Data to use >>
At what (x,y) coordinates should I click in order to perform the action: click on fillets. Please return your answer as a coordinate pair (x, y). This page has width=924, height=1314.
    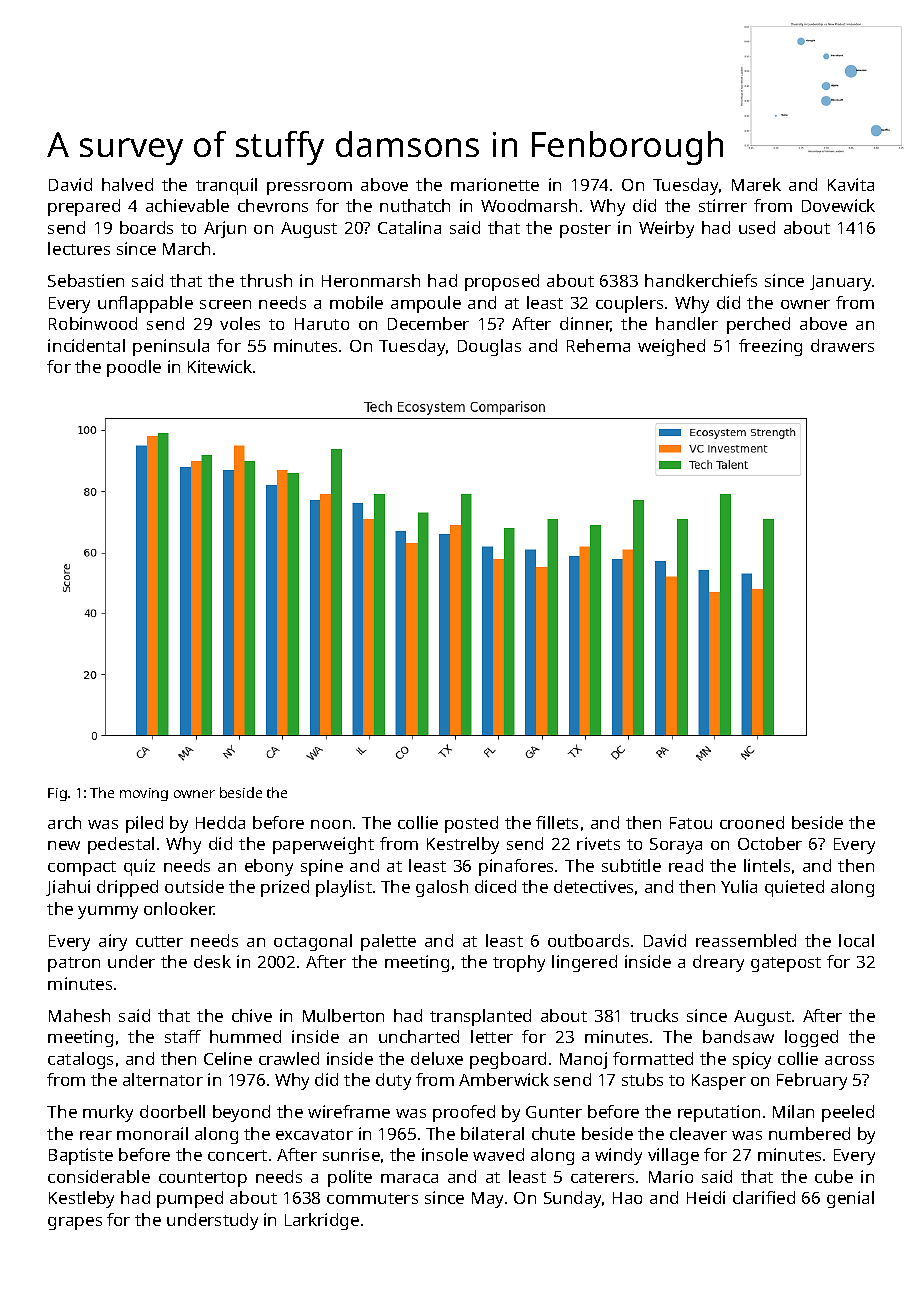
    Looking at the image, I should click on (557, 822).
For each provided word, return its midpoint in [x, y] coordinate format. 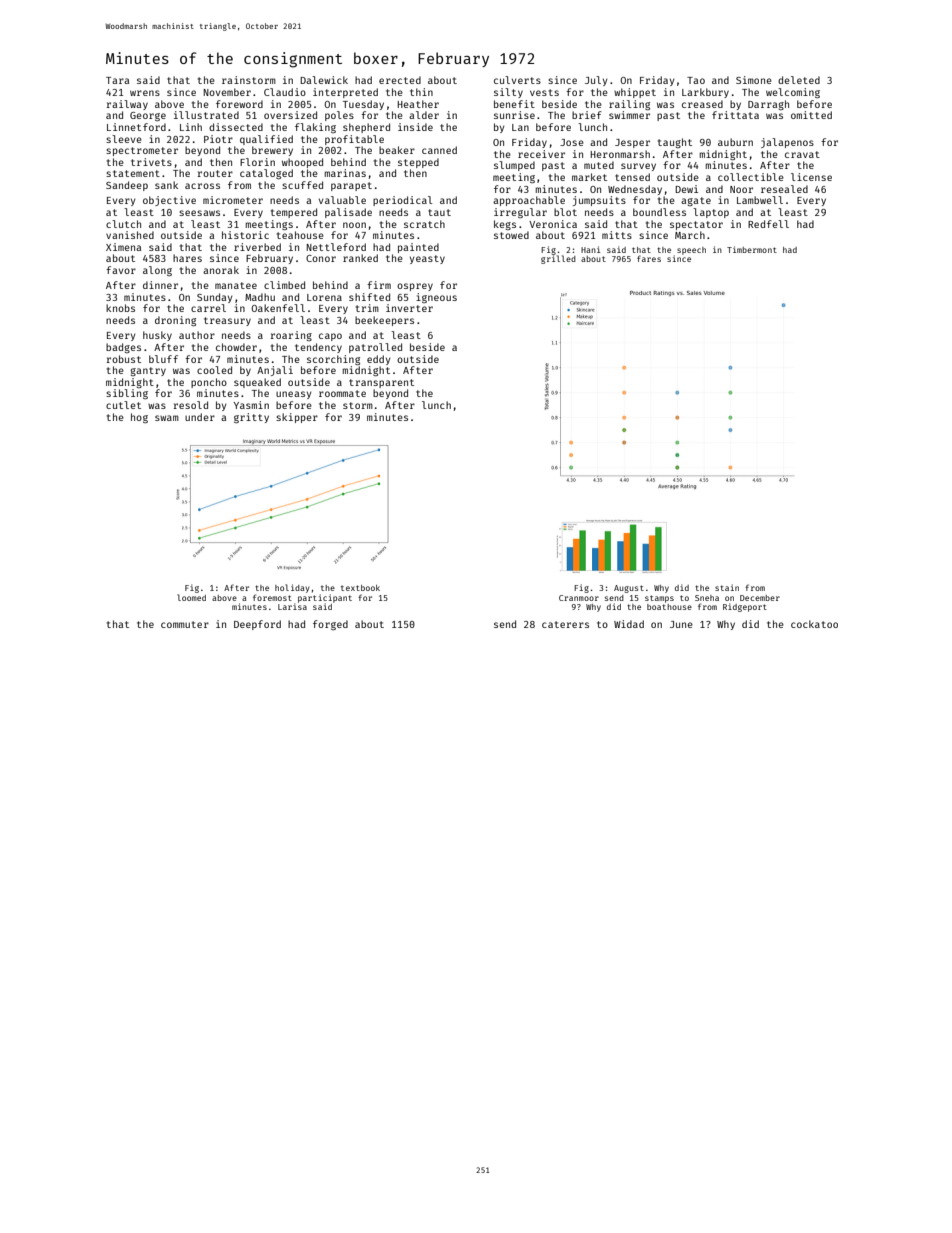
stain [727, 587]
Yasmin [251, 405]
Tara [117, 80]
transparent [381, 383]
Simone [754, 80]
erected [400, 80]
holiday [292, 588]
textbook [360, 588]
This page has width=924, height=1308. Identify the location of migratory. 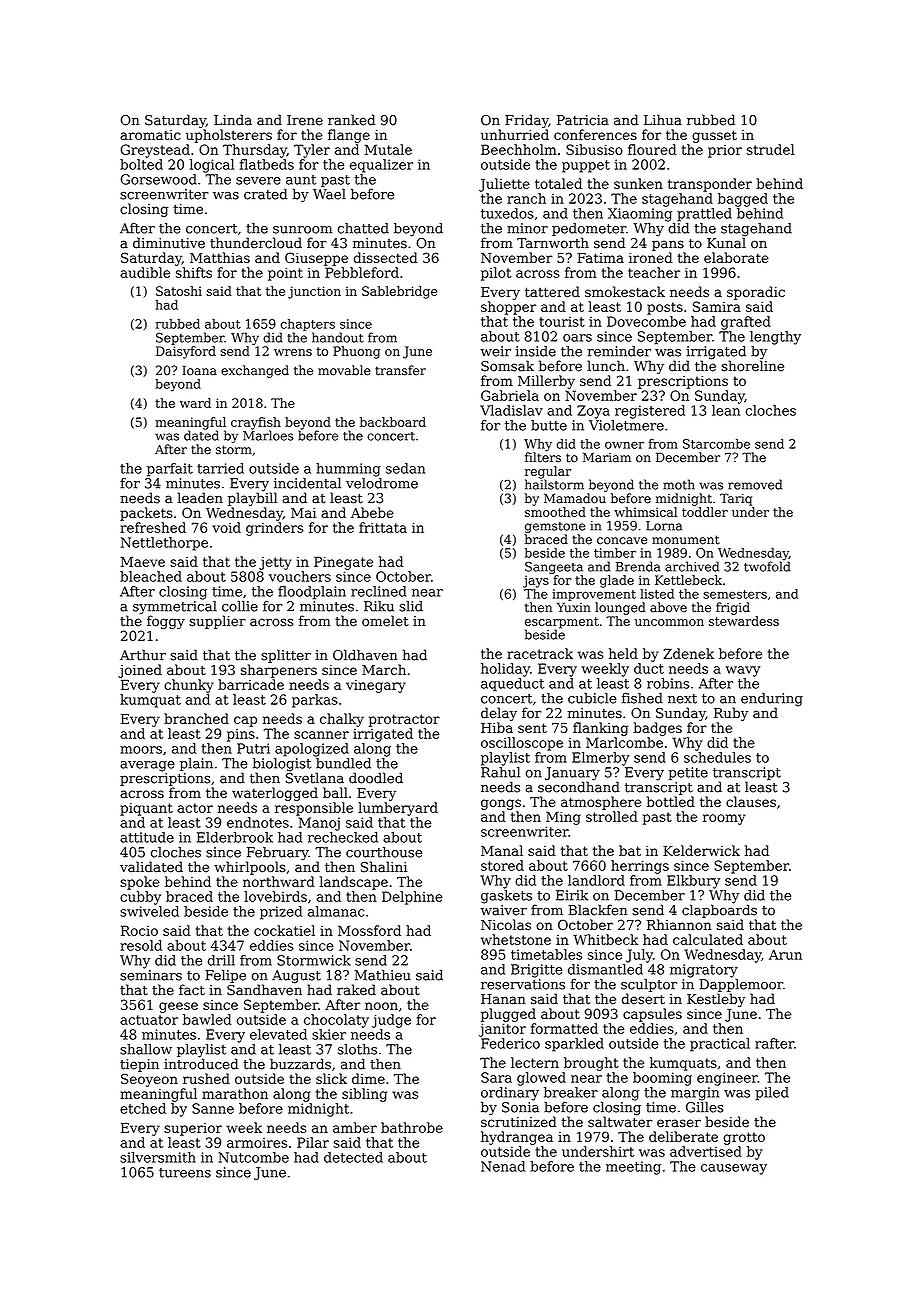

Exercise details >> Transcribe the data word for word, from the line containing "Tara [117, 80]" down through the final line, and leave the pictures out of your copy.

The completed task >>
Tara [117, 80]
transparent [381, 383]
Simone [754, 80]
erected [400, 80]
holiday [292, 588]
textbook [360, 588]
This page has width=924, height=1308. Identify the location of migratory. 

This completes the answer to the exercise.